*** GIVEN DATA

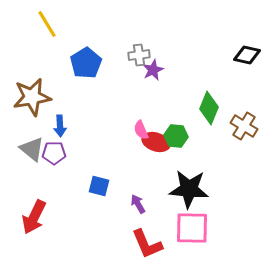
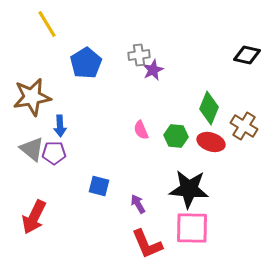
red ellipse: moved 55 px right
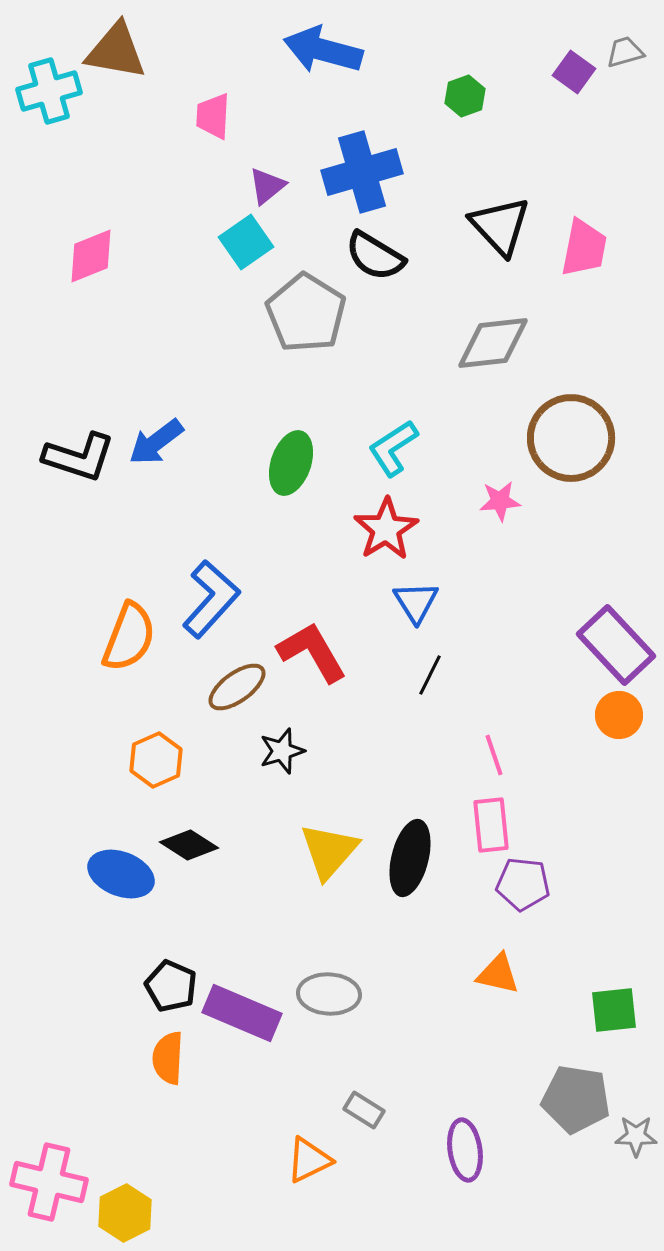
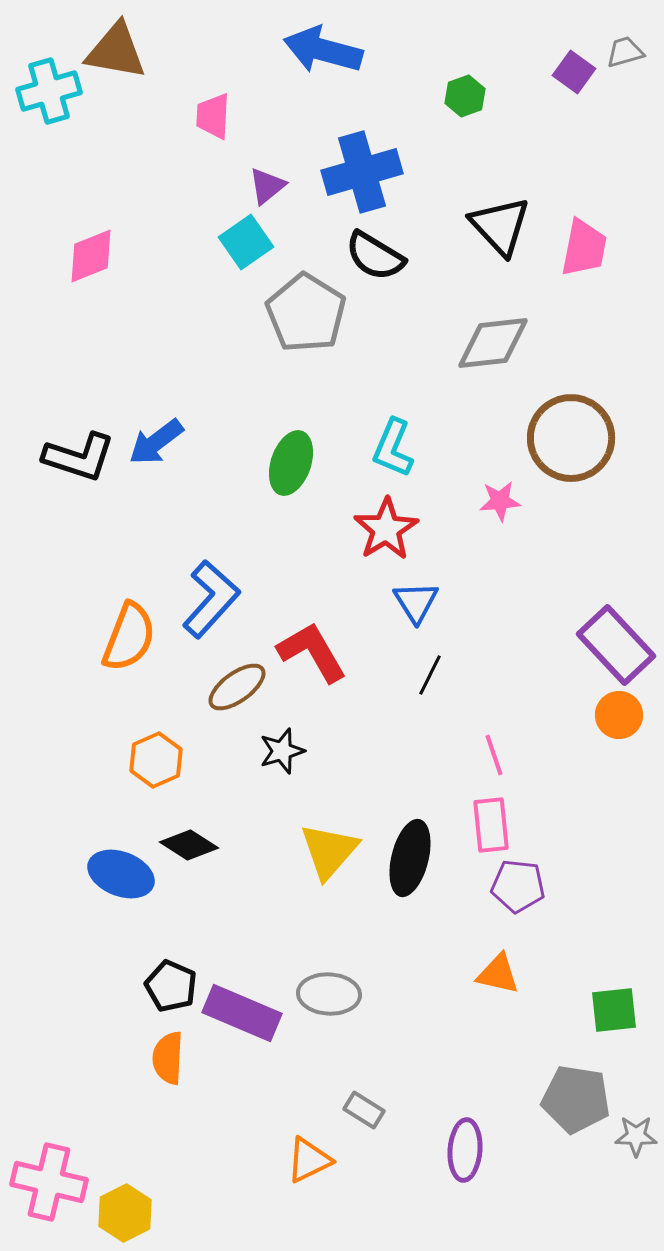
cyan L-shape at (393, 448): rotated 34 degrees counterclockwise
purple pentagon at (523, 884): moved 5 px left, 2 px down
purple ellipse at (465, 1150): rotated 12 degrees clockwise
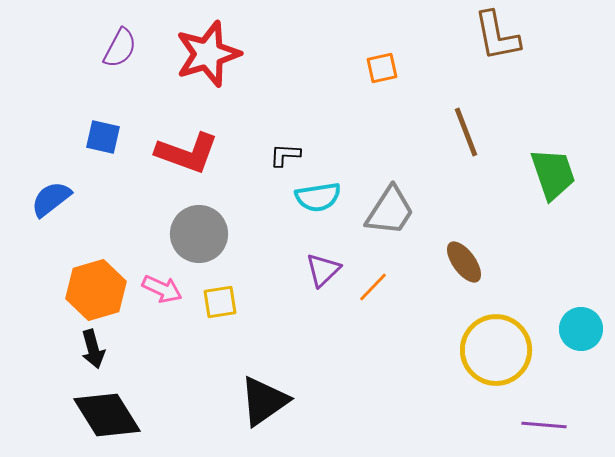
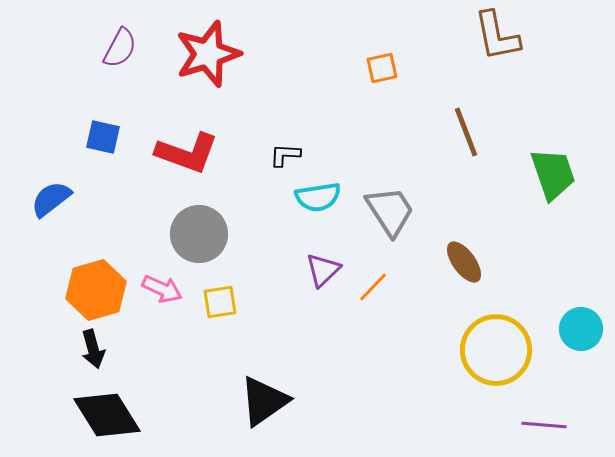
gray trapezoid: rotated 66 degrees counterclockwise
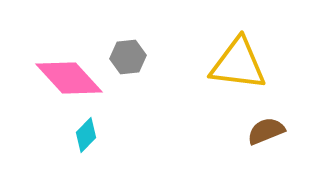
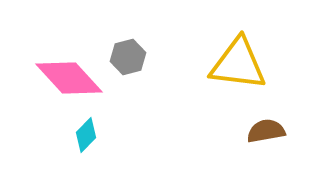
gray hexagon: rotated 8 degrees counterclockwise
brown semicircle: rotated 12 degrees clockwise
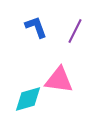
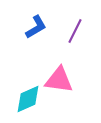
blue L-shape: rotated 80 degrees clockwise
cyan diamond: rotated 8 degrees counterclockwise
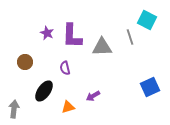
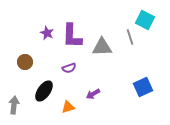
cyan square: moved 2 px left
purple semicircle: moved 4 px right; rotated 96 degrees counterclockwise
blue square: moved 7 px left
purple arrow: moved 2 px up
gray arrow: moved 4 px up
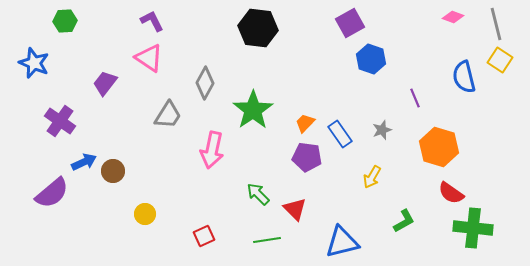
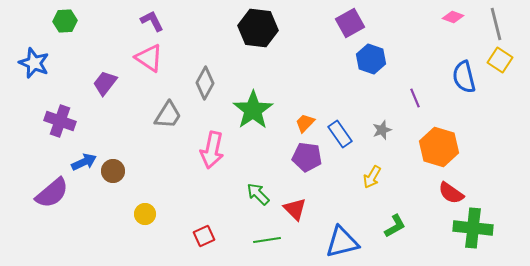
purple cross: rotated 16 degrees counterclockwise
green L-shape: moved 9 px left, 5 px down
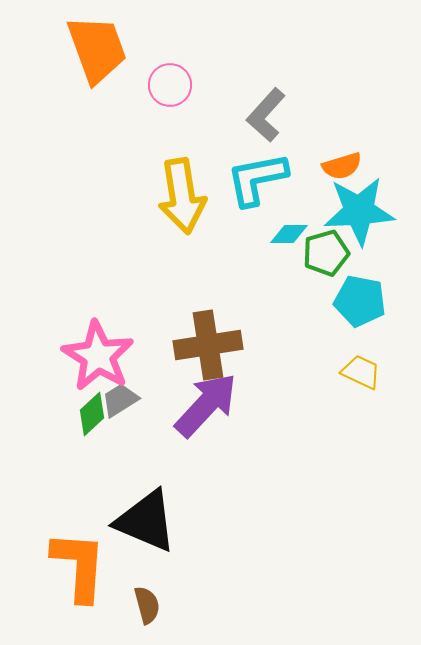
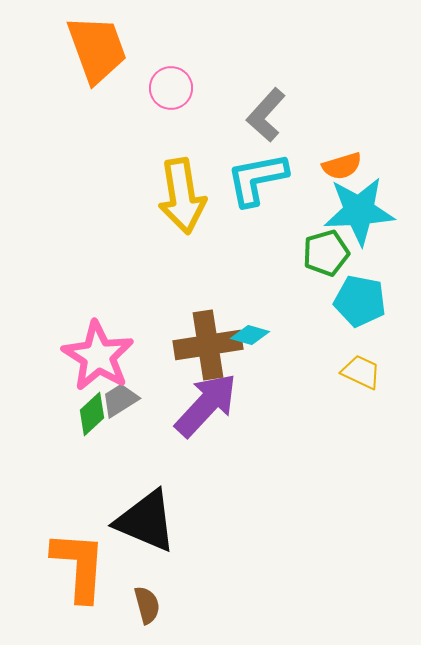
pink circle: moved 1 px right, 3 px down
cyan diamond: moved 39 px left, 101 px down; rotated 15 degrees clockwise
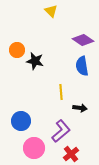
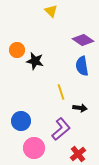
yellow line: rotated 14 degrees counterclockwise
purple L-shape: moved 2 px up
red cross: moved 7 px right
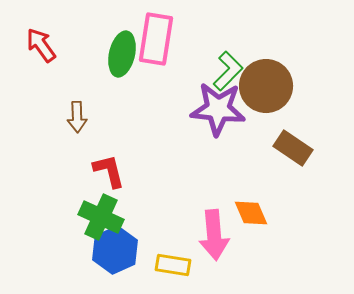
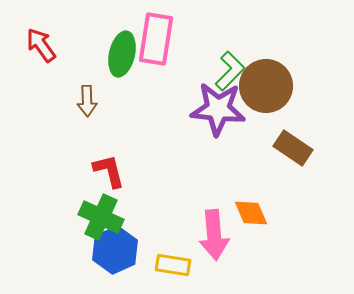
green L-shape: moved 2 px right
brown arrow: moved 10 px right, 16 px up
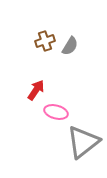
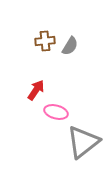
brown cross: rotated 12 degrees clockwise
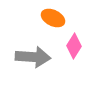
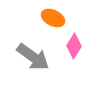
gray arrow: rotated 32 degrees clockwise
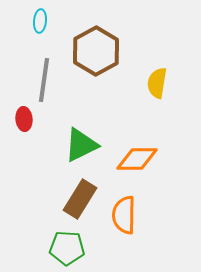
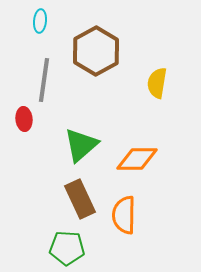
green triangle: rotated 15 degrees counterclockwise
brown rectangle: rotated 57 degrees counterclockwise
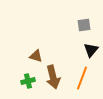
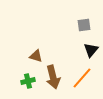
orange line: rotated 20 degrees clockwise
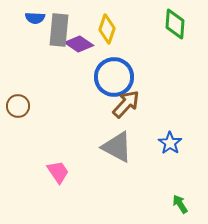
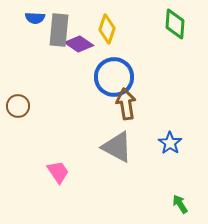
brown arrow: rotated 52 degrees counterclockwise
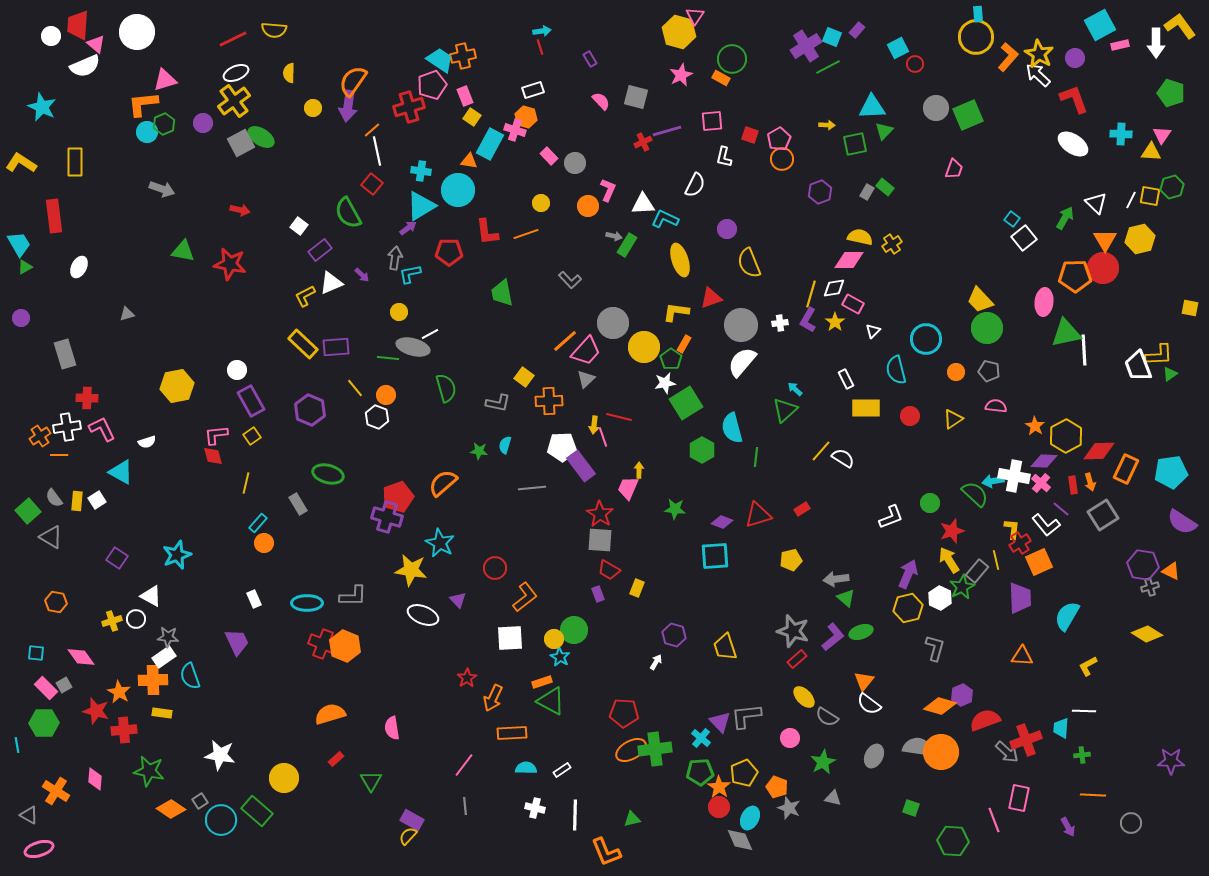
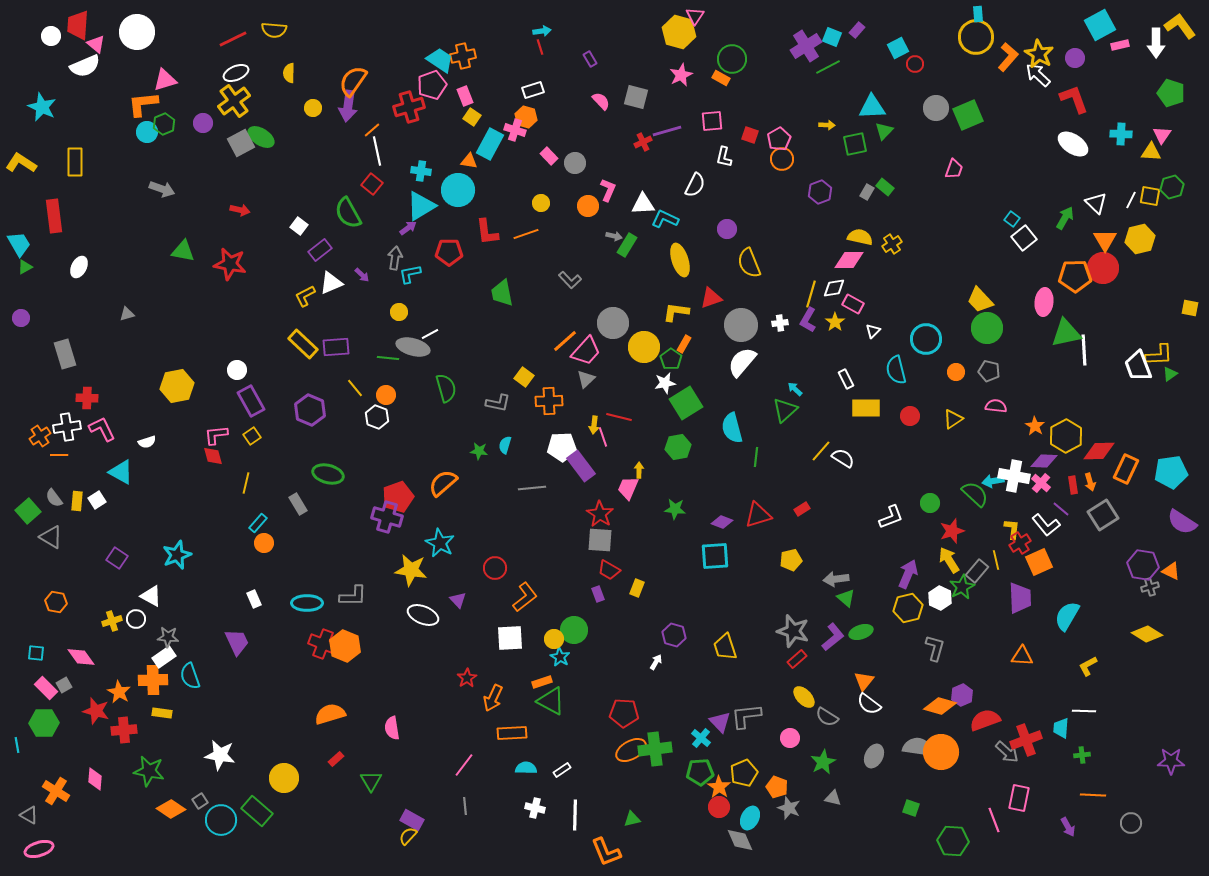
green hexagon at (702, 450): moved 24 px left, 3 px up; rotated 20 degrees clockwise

******

ASSIGNED TASK =>
Return the lines above from the one with "brown arrow: moved 10 px right, 16 px up" through the one with "brown arrow: rotated", verbatim and nothing else. Omit every picture.

TASK SOLUTION =>
brown arrow: moved 10 px right, 16 px up
brown cross: rotated 12 degrees clockwise
gray arrow: rotated 32 degrees clockwise
green triangle: rotated 15 degrees counterclockwise
brown rectangle: rotated 57 degrees counterclockwise
orange line: rotated 20 degrees clockwise
brown arrow: rotated 52 degrees counterclockwise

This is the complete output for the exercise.